» Work item
Make an exact copy of every entry, leaving the pictures out.

» Source material
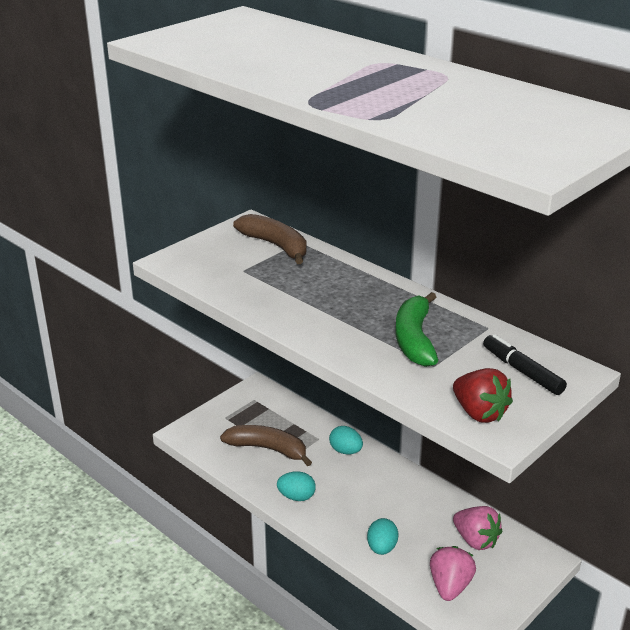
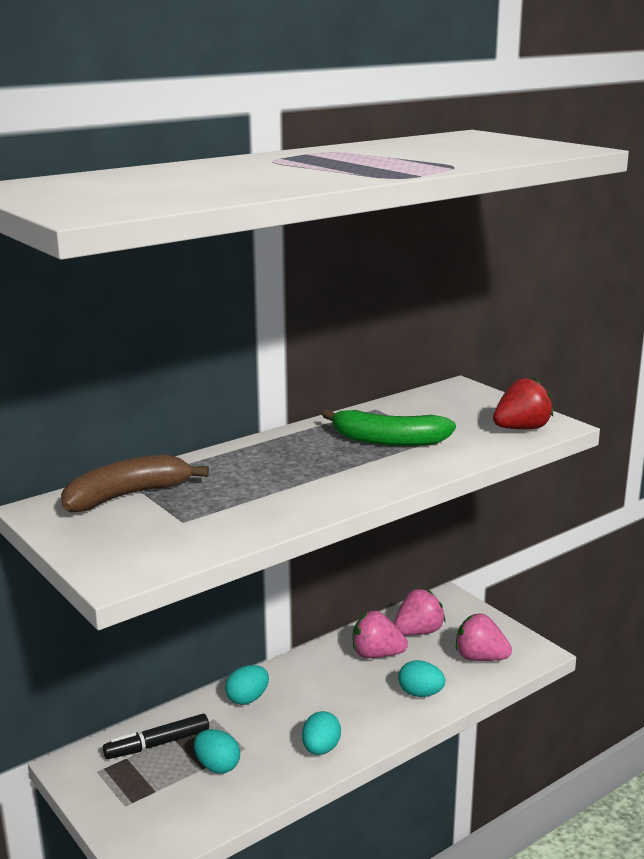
camera: 80 degrees left, 10 degrees down
(268, 449) = (217, 766): brown banana -> turquoise egg
(429, 515) = (376, 654): none -> pink strawberry
(522, 371) = (455, 405): black marker -> black marker (157, 744)

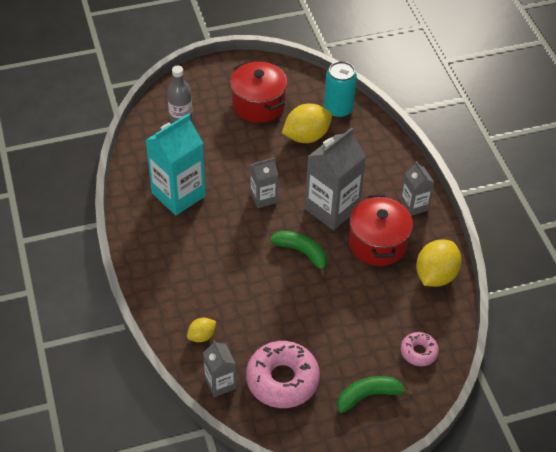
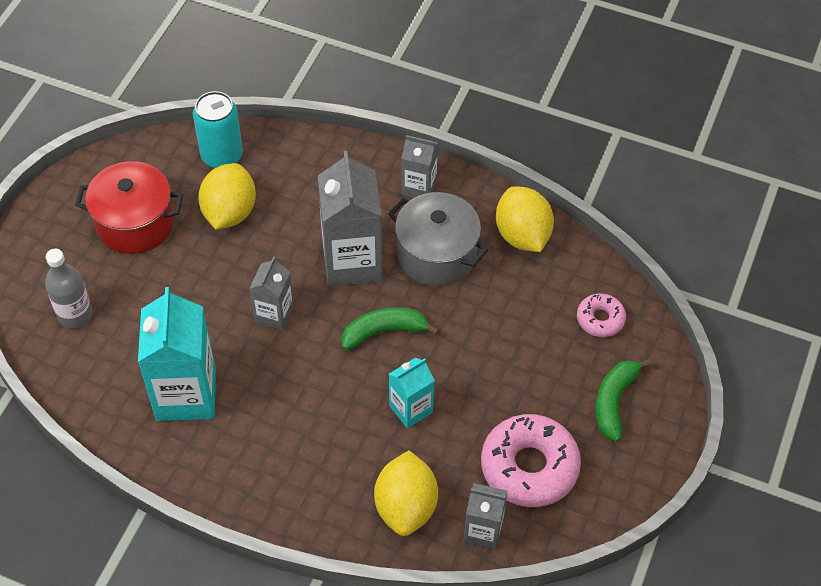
camera: 50 degrees left, 5 degrees up
(202, 336) = (406, 506): yellow lemon -> yellow lemon, size x1.90
(265, 298) = (411, 409): none -> turquoise carton
(377, 243) = (436, 254): red pot -> grey pot

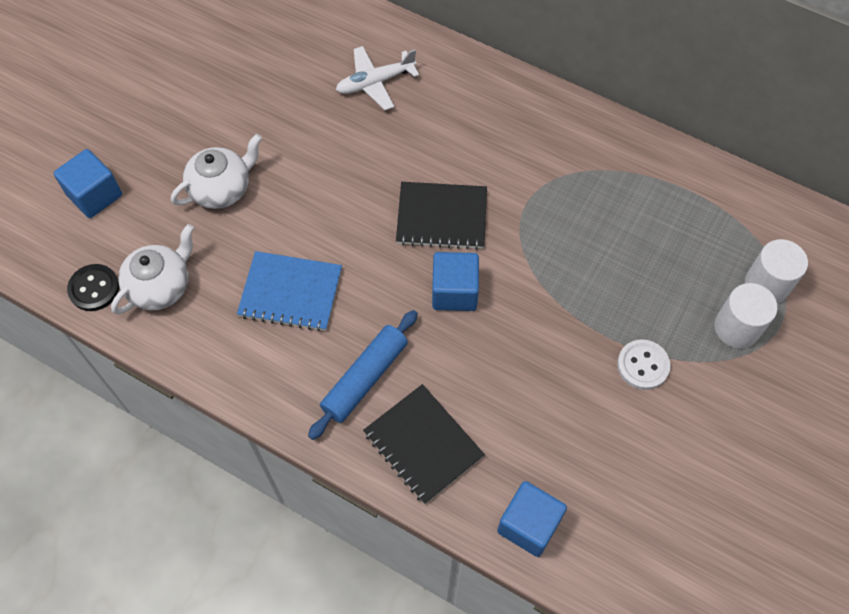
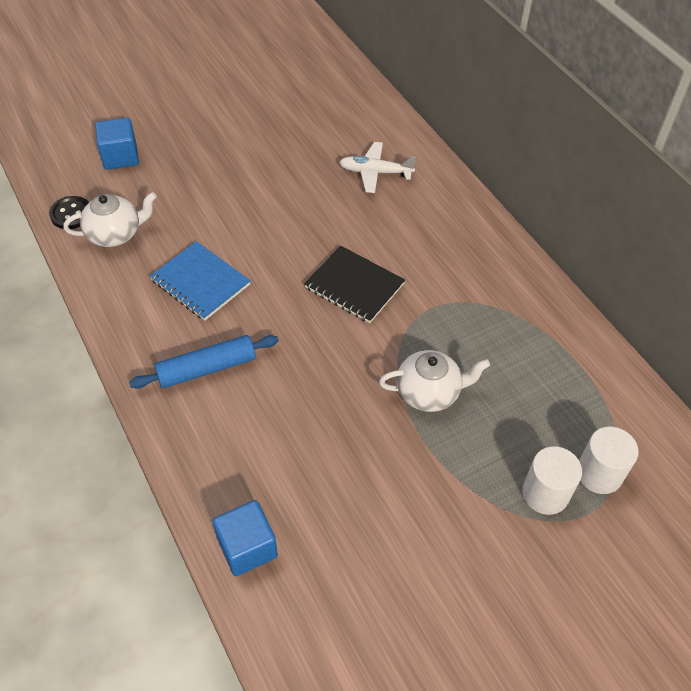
camera: 30 degrees right, 10 degrees down
(221, 189) = (208, 192): white teapot -> white teapot (429, 392)
(423, 445) = (212, 439): black notebook -> none
(454, 291) = (323, 343): blue cube -> none
(643, 365) = (437, 478): white button -> none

» Response to this task
camera: 80 degrees left, 10 degrees down
(268, 449) = (217, 766): brown banana -> turquoise egg
(429, 515) = (376, 654): none -> pink strawberry
(522, 371) = (455, 405): black marker -> black marker (157, 744)

camera: 50 degrees left, 5 degrees up
(202, 336) = (406, 506): yellow lemon -> yellow lemon, size x1.90
(265, 298) = (411, 409): none -> turquoise carton
(377, 243) = (436, 254): red pot -> grey pot

camera: 30 degrees right, 10 degrees down
(221, 189) = (208, 192): white teapot -> white teapot (429, 392)
(423, 445) = (212, 439): black notebook -> none
(454, 291) = (323, 343): blue cube -> none
(643, 365) = (437, 478): white button -> none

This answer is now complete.